» Source records:
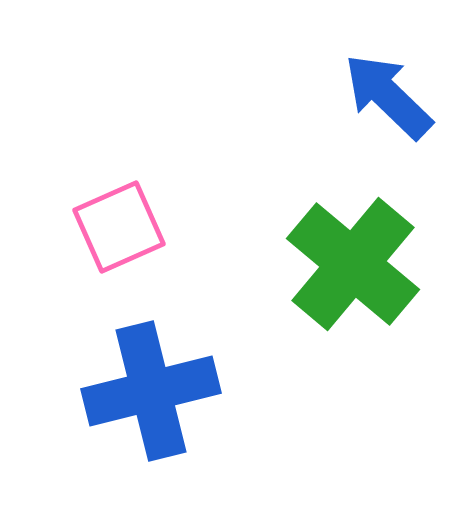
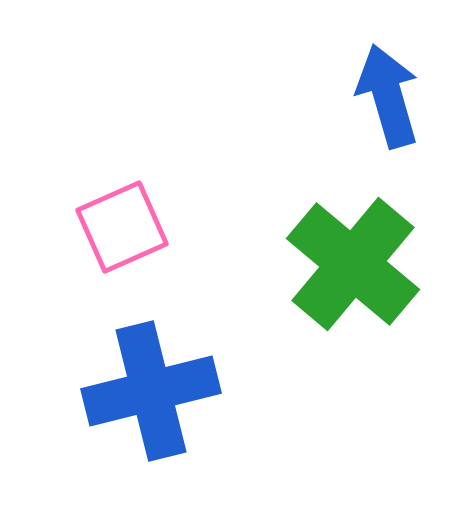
blue arrow: rotated 30 degrees clockwise
pink square: moved 3 px right
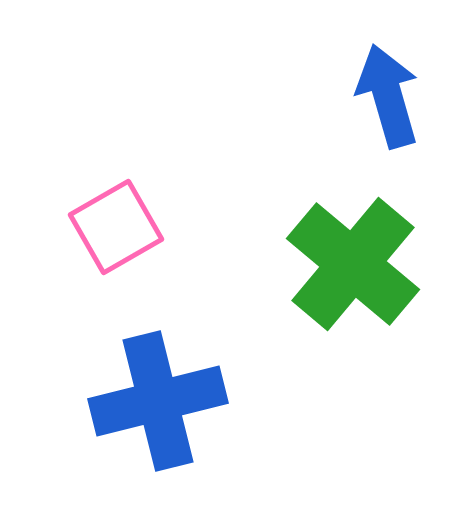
pink square: moved 6 px left; rotated 6 degrees counterclockwise
blue cross: moved 7 px right, 10 px down
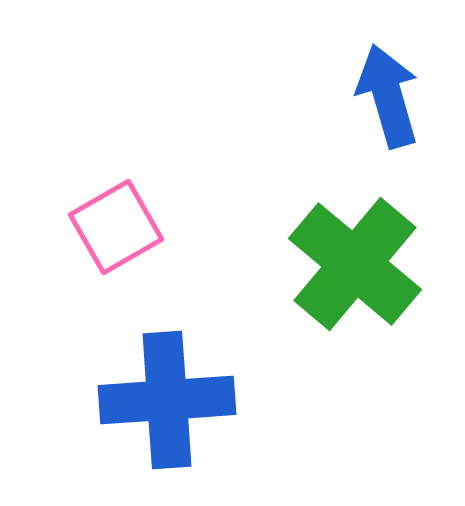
green cross: moved 2 px right
blue cross: moved 9 px right, 1 px up; rotated 10 degrees clockwise
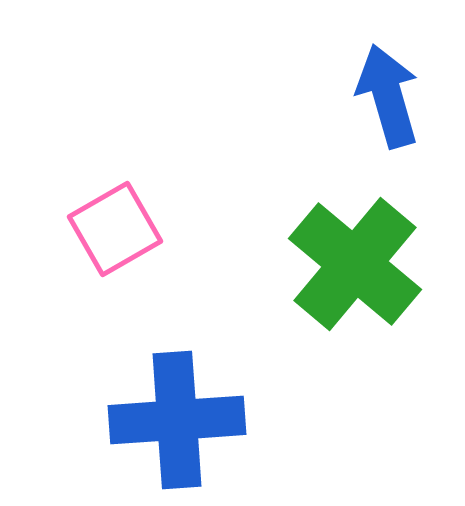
pink square: moved 1 px left, 2 px down
blue cross: moved 10 px right, 20 px down
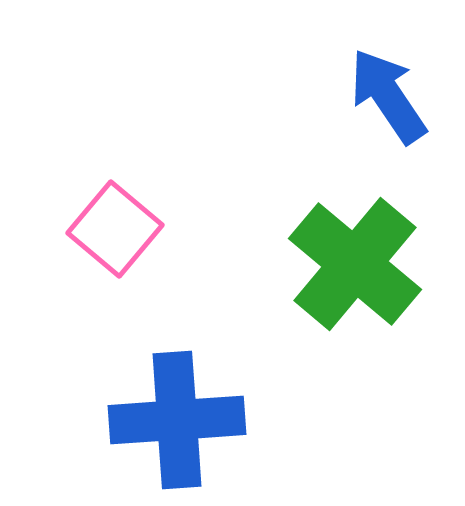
blue arrow: rotated 18 degrees counterclockwise
pink square: rotated 20 degrees counterclockwise
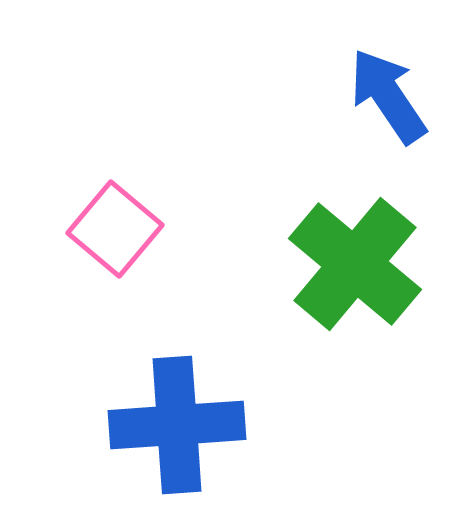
blue cross: moved 5 px down
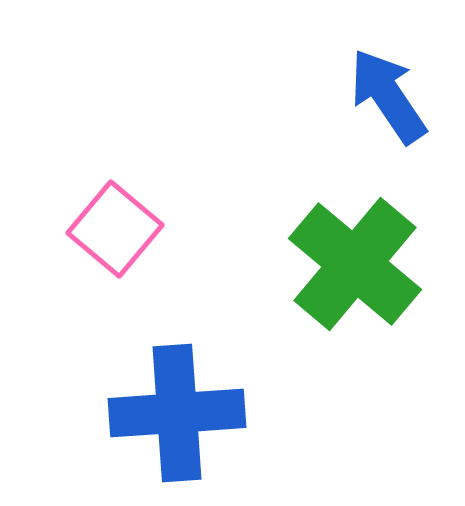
blue cross: moved 12 px up
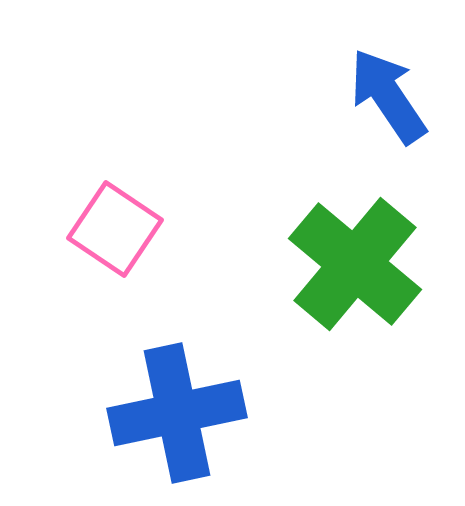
pink square: rotated 6 degrees counterclockwise
blue cross: rotated 8 degrees counterclockwise
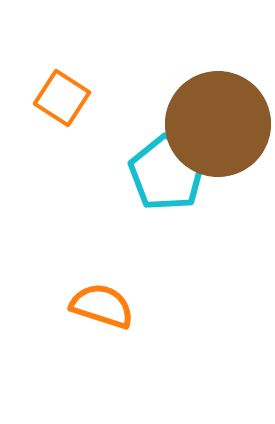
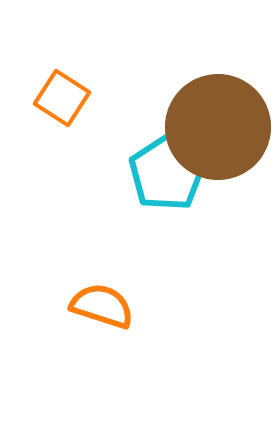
brown circle: moved 3 px down
cyan pentagon: rotated 6 degrees clockwise
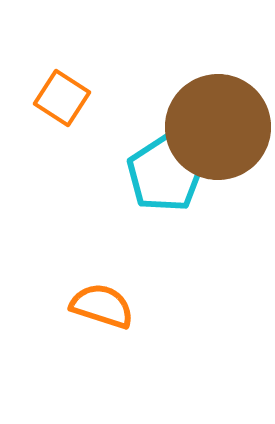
cyan pentagon: moved 2 px left, 1 px down
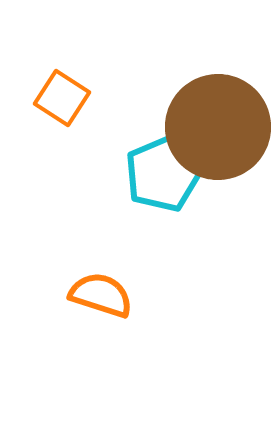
cyan pentagon: moved 2 px left; rotated 10 degrees clockwise
orange semicircle: moved 1 px left, 11 px up
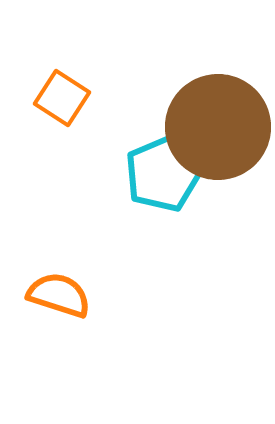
orange semicircle: moved 42 px left
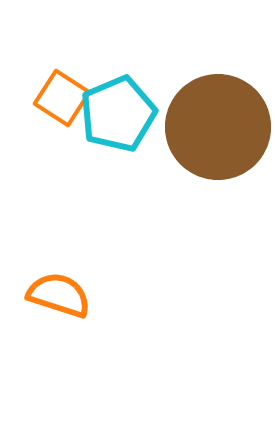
cyan pentagon: moved 45 px left, 60 px up
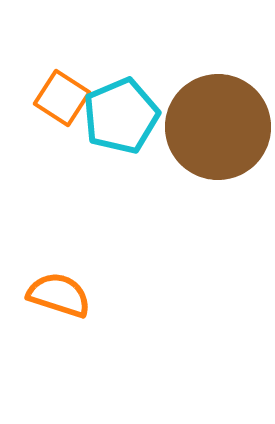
cyan pentagon: moved 3 px right, 2 px down
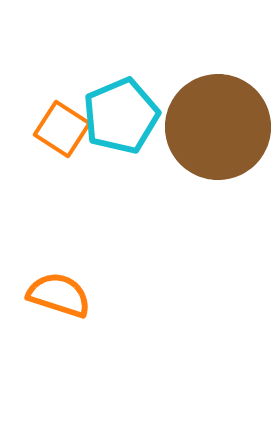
orange square: moved 31 px down
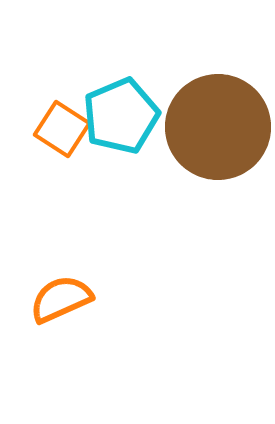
orange semicircle: moved 2 px right, 4 px down; rotated 42 degrees counterclockwise
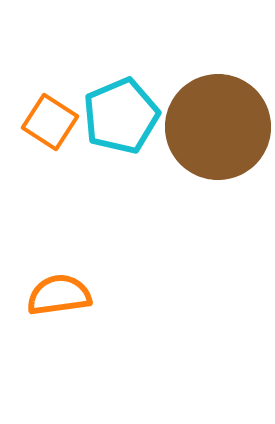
orange square: moved 12 px left, 7 px up
orange semicircle: moved 2 px left, 4 px up; rotated 16 degrees clockwise
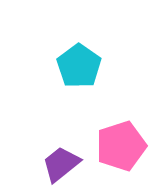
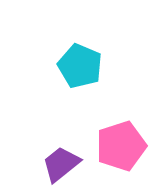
cyan pentagon: moved 1 px right; rotated 12 degrees counterclockwise
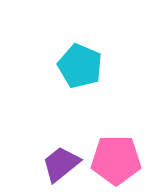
pink pentagon: moved 5 px left, 14 px down; rotated 18 degrees clockwise
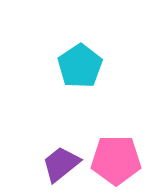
cyan pentagon: rotated 15 degrees clockwise
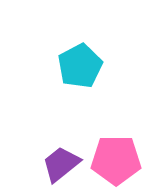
cyan pentagon: rotated 6 degrees clockwise
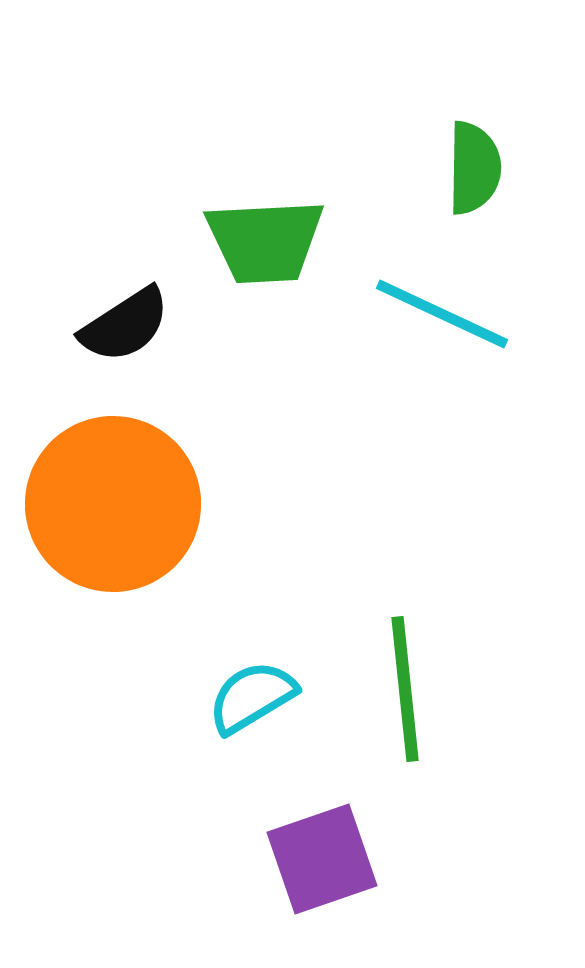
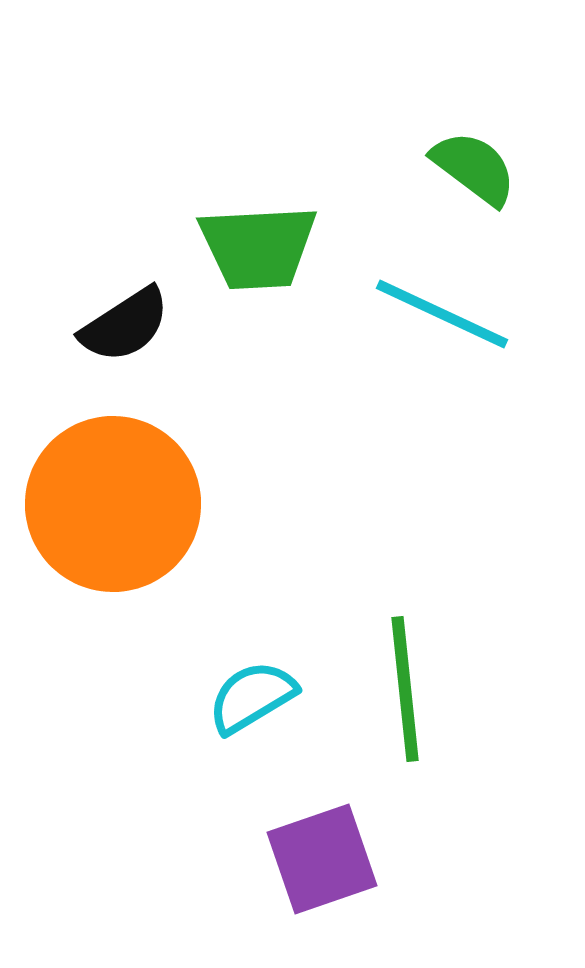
green semicircle: rotated 54 degrees counterclockwise
green trapezoid: moved 7 px left, 6 px down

» What is needed: Copy out all of the material above word for word, leaving out the pictures.

» Written response:
blue arrow: rotated 30 degrees clockwise
pink square: moved 3 px right
pink square: moved 6 px left; rotated 6 degrees counterclockwise
blue cross: moved 7 px right, 10 px down
green cross: moved 2 px right
blue cross: moved 9 px right, 1 px up; rotated 10 degrees clockwise
pink square: moved 1 px left, 2 px down
blue cross: moved 10 px right, 20 px down
blue arrow: rotated 18 degrees counterclockwise
pink square: rotated 20 degrees counterclockwise
blue cross: moved 5 px down
blue cross: moved 12 px up
pink square: rotated 6 degrees counterclockwise
blue cross: rotated 8 degrees counterclockwise
brown circle: moved 3 px down
cyan pentagon: rotated 6 degrees clockwise
cyan pentagon: moved 2 px left, 1 px down
cyan pentagon: moved 2 px left; rotated 10 degrees clockwise
orange semicircle: moved 1 px left, 11 px up
orange semicircle: moved 42 px left
cyan pentagon: moved 45 px left, 60 px up
cyan pentagon: moved 3 px right, 2 px down
orange square: moved 31 px down
orange semicircle: moved 2 px right, 4 px down; rotated 42 degrees counterclockwise
orange square: moved 12 px left, 7 px up
orange semicircle: moved 2 px left, 4 px up; rotated 16 degrees clockwise
cyan pentagon: moved 1 px right; rotated 12 degrees counterclockwise
pink pentagon: moved 5 px left, 14 px down; rotated 18 degrees clockwise
cyan pentagon: rotated 15 degrees clockwise
cyan pentagon: rotated 6 degrees clockwise
green semicircle: rotated 54 degrees counterclockwise
green trapezoid: moved 7 px left, 6 px down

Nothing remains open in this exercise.